(Image sets with object changes)

+===+

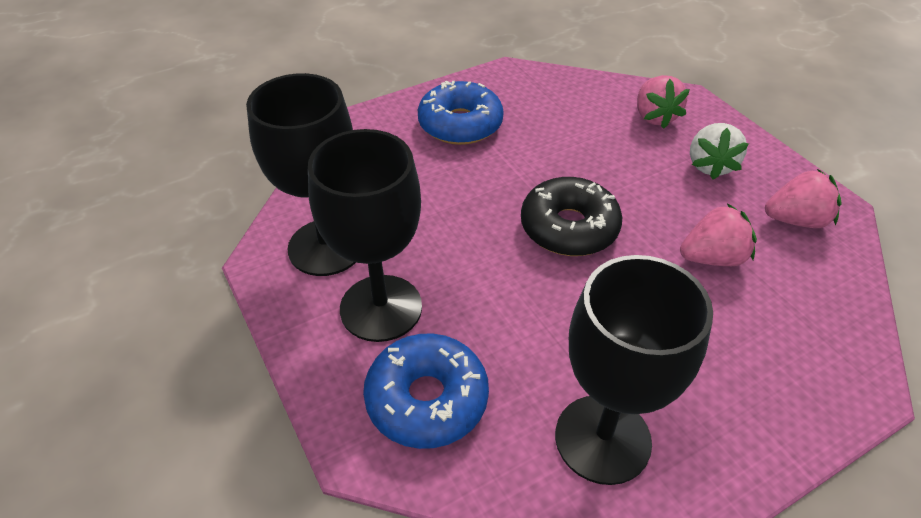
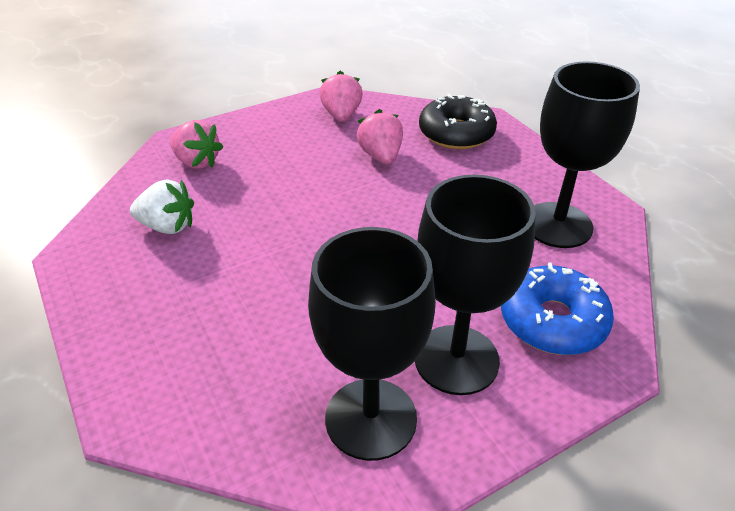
camera: 90 degrees left, 5 degrees down
(460, 124) = (165, 299): blue donut -> none
(569, 227) = (345, 226): black donut -> black donut (456, 133)
(654, 117) = (197, 162): pink strawberry -> pink strawberry turned 45 degrees clockwise
(710, 165) = (273, 142): white strawberry -> white strawberry (168, 226)

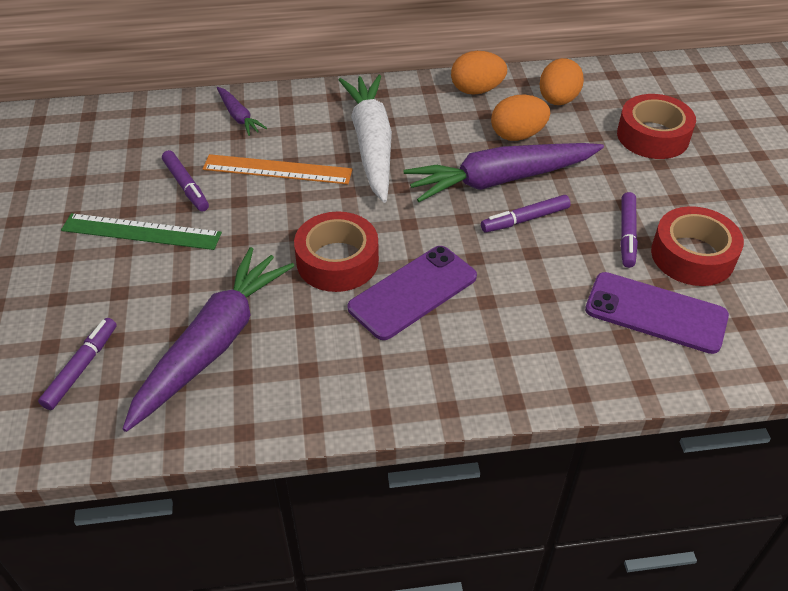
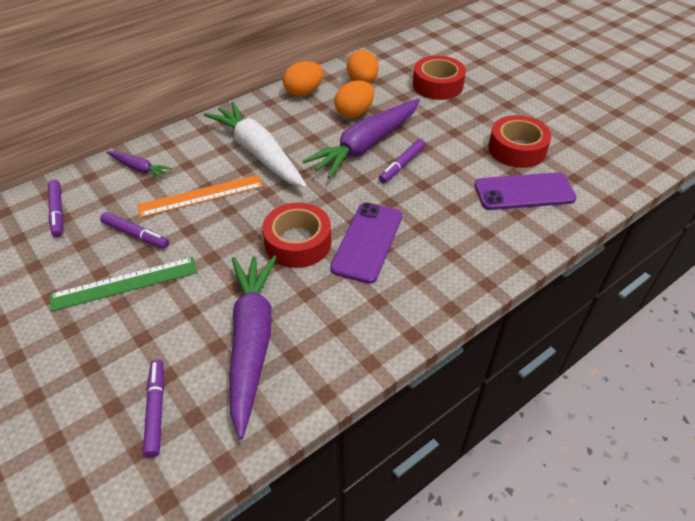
camera: 30 degrees left, 0 degrees up
(627, 234) = (470, 151): purple marker -> purple marker (57, 212)

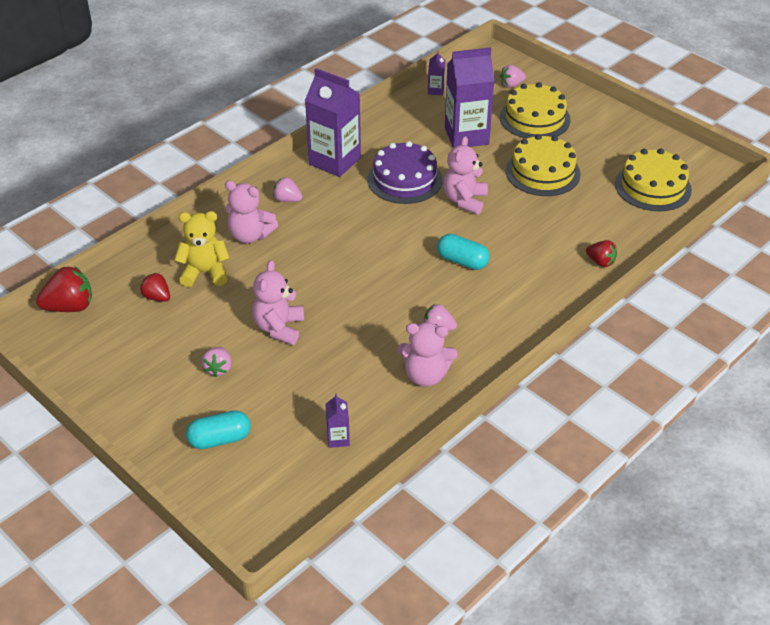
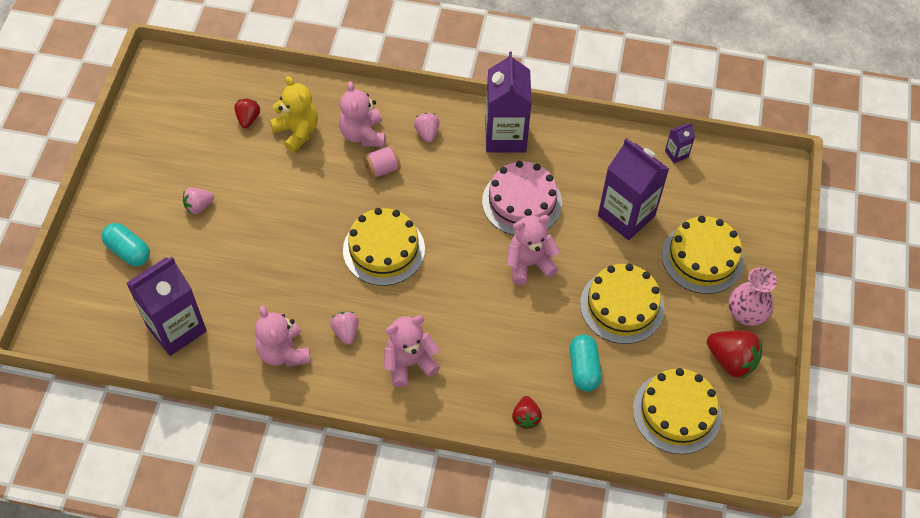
camera: 55 degrees right, 15 degrees up
(70, 307) = (200, 73): red strawberry -> red strawberry (731, 360)
(279, 328) = (269, 219): pink teddy bear -> pink teddy bear (409, 363)
(297, 239) = (382, 169): none -> pink spool
(338, 438) = (176, 328): purple carton -> purple carton, size x2.29
(377, 272) = (384, 249): none -> yellow cake
(404, 180) = (522, 202): purple cake -> pink cake
(462, 261) = (444, 305): turquoise capsule -> turquoise capsule (583, 368)
(511, 85) = (741, 210): pink strawberry -> none
(597, 121) = (746, 313): none -> pink vase

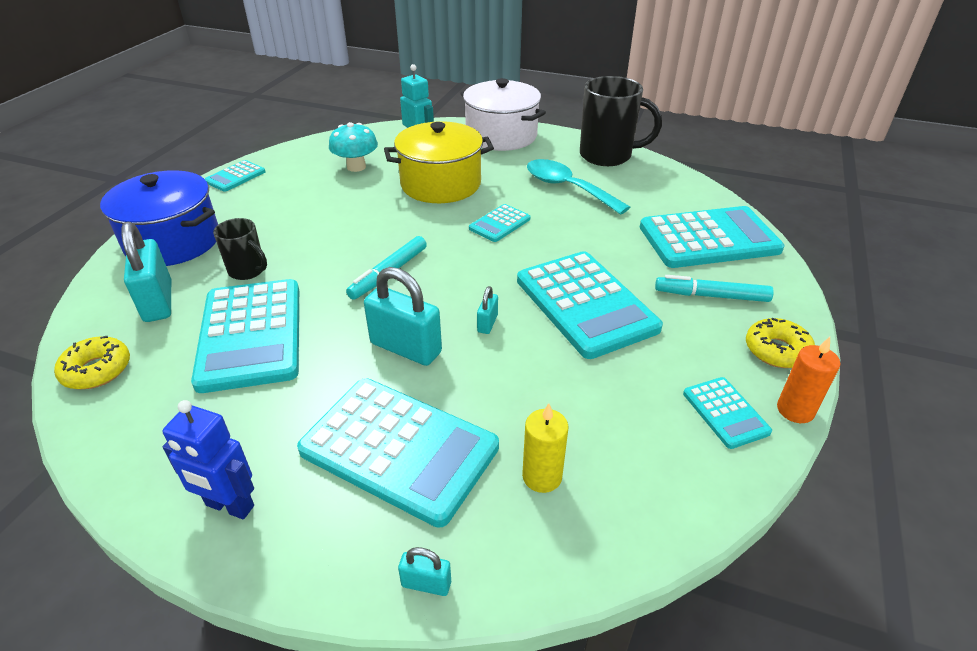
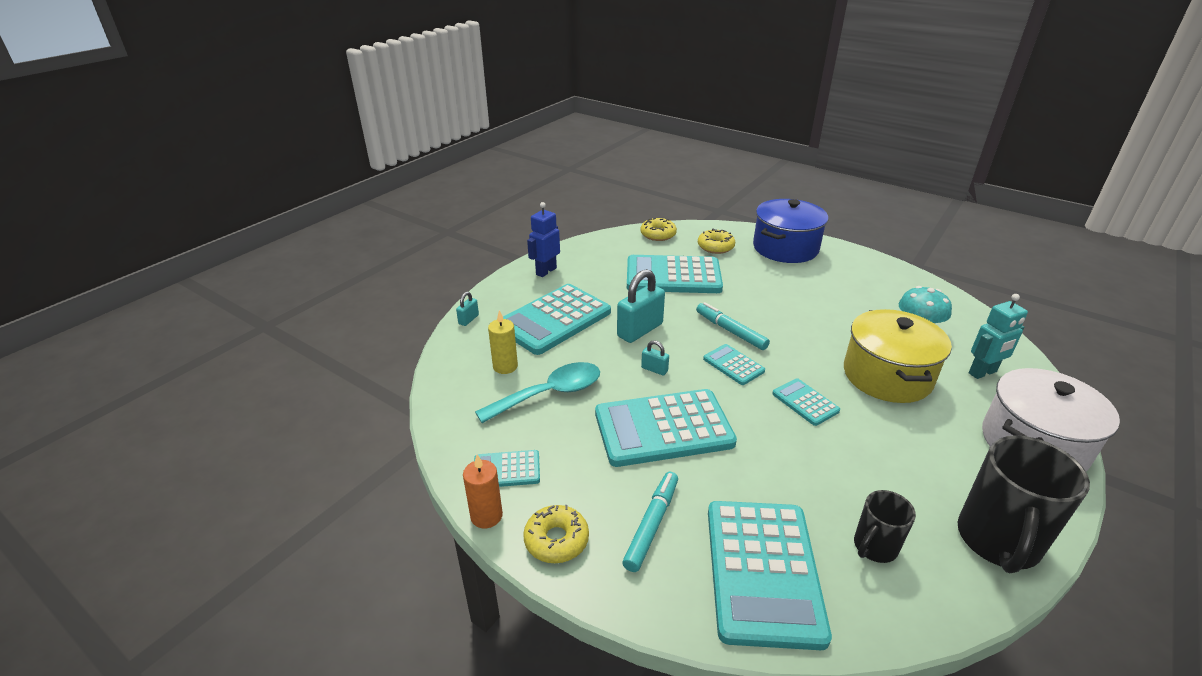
camera: 105 degrees right, 5 degrees down
(158, 302) = (715, 247): turquoise padlock -> yellow donut
(235, 177) = (887, 268): turquoise calculator -> turquoise calculator (733, 365)
(248, 271) = (744, 275): black mug -> black mug (874, 547)
(567, 188) = (889, 472): turquoise spoon -> turquoise spoon (550, 394)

+===+

Work instruction. Wherever the string "none" shows up in a line of the records, count that line once. Report the total alone.

Exercise solution. 5